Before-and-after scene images
--- --- ---
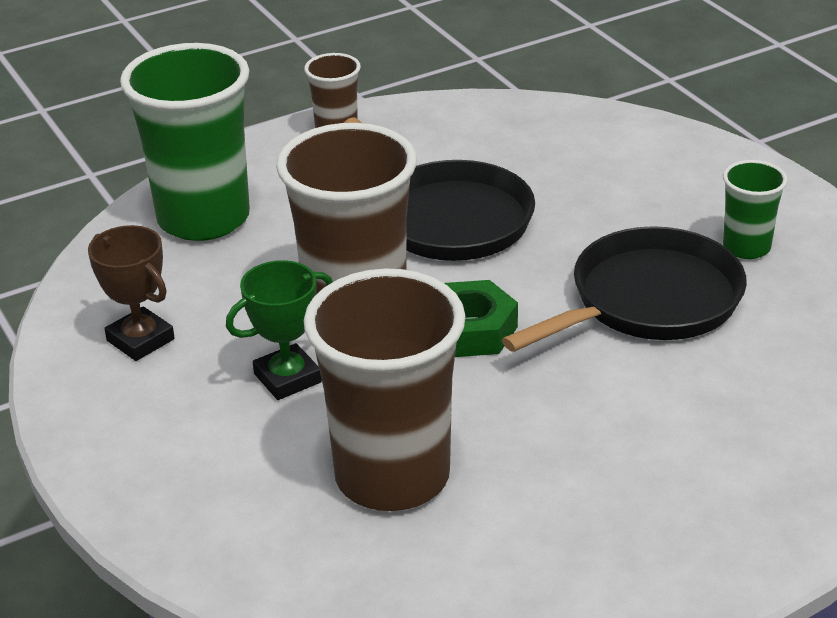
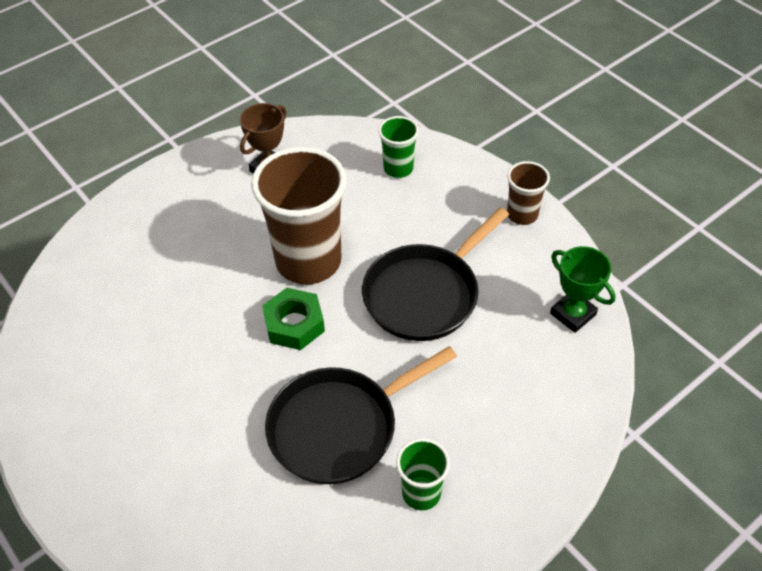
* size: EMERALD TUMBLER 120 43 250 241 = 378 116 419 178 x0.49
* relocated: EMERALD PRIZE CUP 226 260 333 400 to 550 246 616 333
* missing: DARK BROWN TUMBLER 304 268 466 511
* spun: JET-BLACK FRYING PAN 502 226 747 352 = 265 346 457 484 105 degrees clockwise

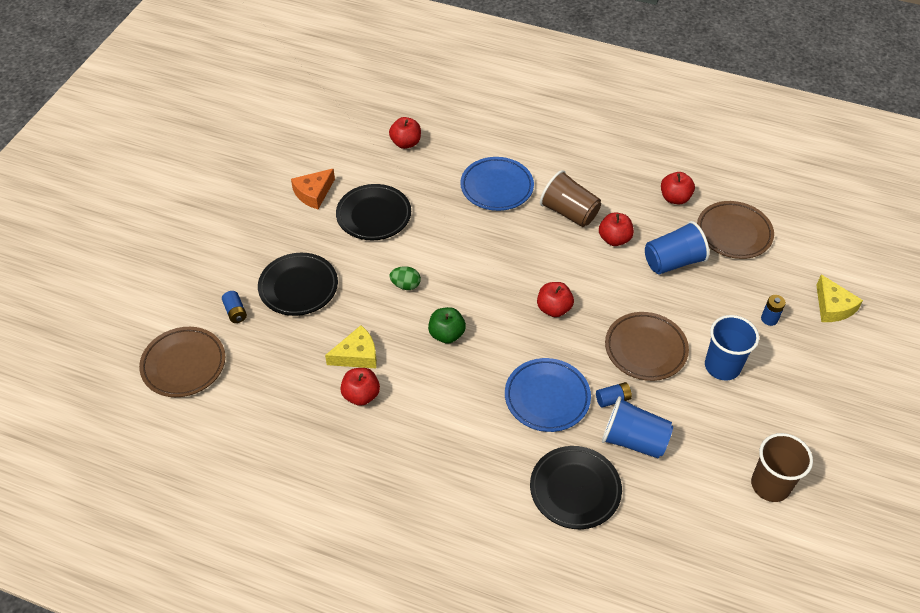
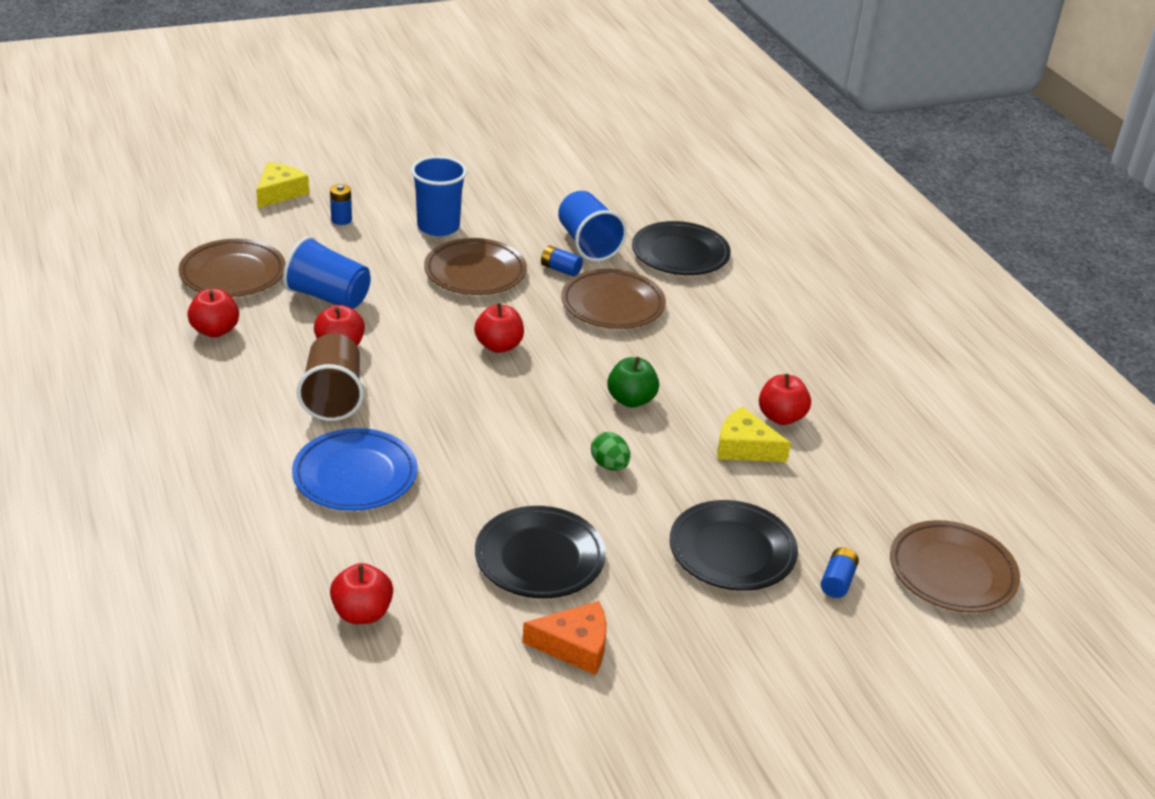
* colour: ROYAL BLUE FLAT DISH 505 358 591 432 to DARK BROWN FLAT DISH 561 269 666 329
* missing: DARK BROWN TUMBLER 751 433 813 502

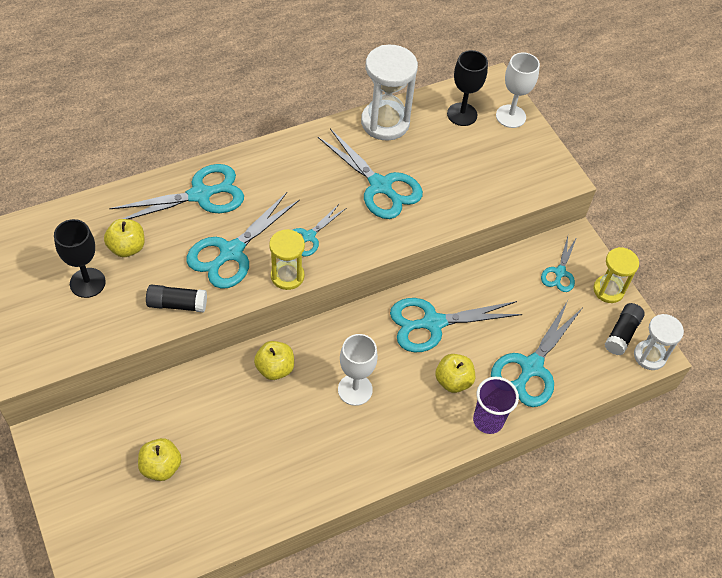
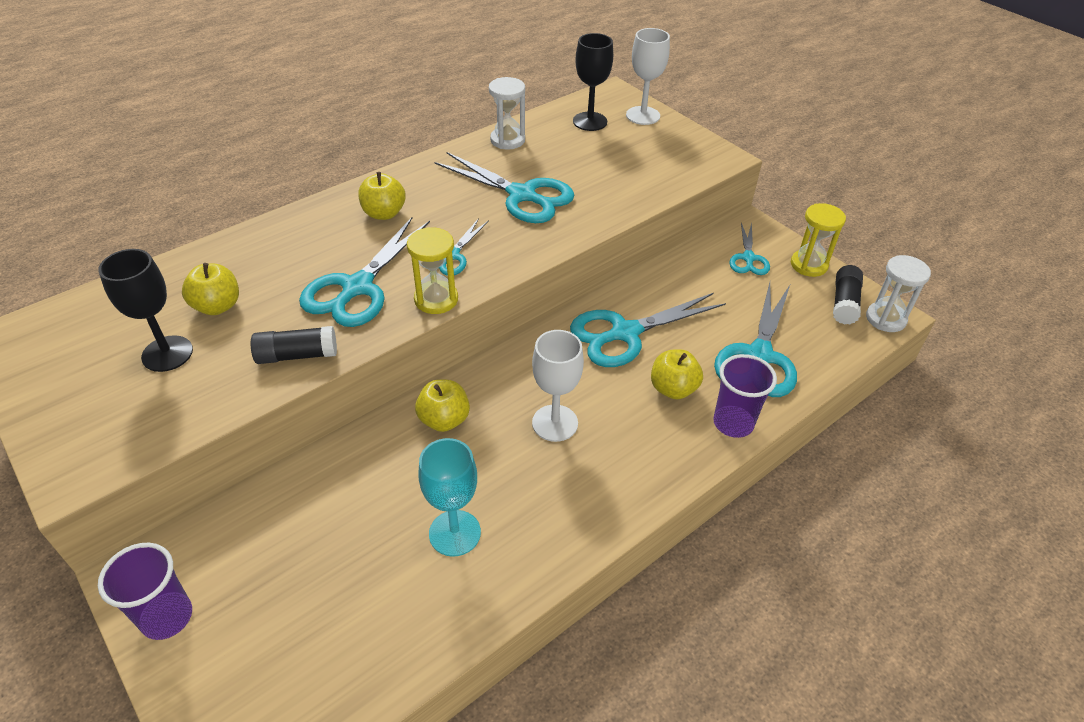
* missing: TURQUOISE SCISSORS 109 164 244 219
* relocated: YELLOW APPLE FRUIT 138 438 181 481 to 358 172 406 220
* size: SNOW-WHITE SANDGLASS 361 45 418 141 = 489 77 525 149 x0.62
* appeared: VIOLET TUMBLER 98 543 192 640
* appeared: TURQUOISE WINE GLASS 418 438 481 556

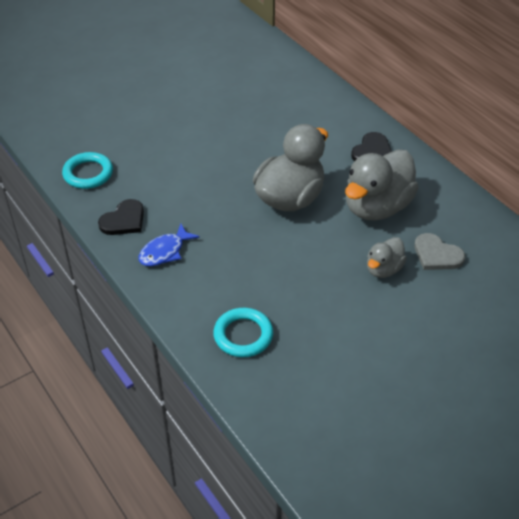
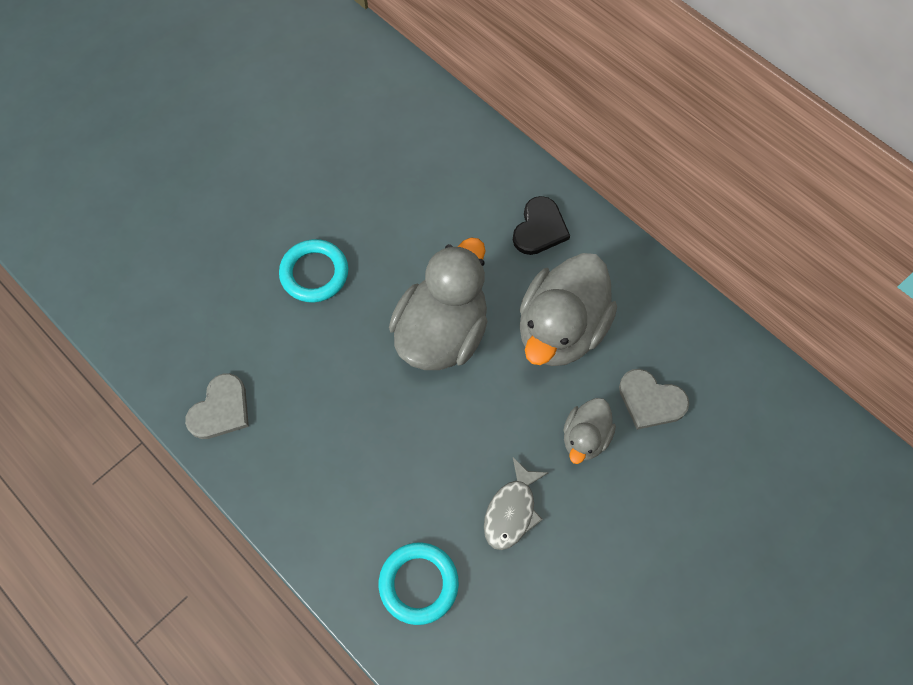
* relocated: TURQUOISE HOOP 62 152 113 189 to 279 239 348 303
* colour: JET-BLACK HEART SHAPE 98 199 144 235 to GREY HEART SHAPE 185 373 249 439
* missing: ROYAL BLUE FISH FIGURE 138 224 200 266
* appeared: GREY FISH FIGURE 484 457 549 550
--- --- ---
To do :: Hand back the records above exactly as they are, pictures excluded.

Solution for this problem ::
* size: EMERALD TUMBLER 120 43 250 241 = 378 116 419 178 x0.49
* relocated: EMERALD PRIZE CUP 226 260 333 400 to 550 246 616 333
* missing: DARK BROWN TUMBLER 304 268 466 511
* spun: JET-BLACK FRYING PAN 502 226 747 352 = 265 346 457 484 105 degrees clockwise

* colour: ROYAL BLUE FLAT DISH 505 358 591 432 to DARK BROWN FLAT DISH 561 269 666 329
* missing: DARK BROWN TUMBLER 751 433 813 502

* missing: TURQUOISE SCISSORS 109 164 244 219
* relocated: YELLOW APPLE FRUIT 138 438 181 481 to 358 172 406 220
* size: SNOW-WHITE SANDGLASS 361 45 418 141 = 489 77 525 149 x0.62
* appeared: VIOLET TUMBLER 98 543 192 640
* appeared: TURQUOISE WINE GLASS 418 438 481 556

* relocated: TURQUOISE HOOP 62 152 113 189 to 279 239 348 303
* colour: JET-BLACK HEART SHAPE 98 199 144 235 to GREY HEART SHAPE 185 373 249 439
* missing: ROYAL BLUE FISH FIGURE 138 224 200 266
* appeared: GREY FISH FIGURE 484 457 549 550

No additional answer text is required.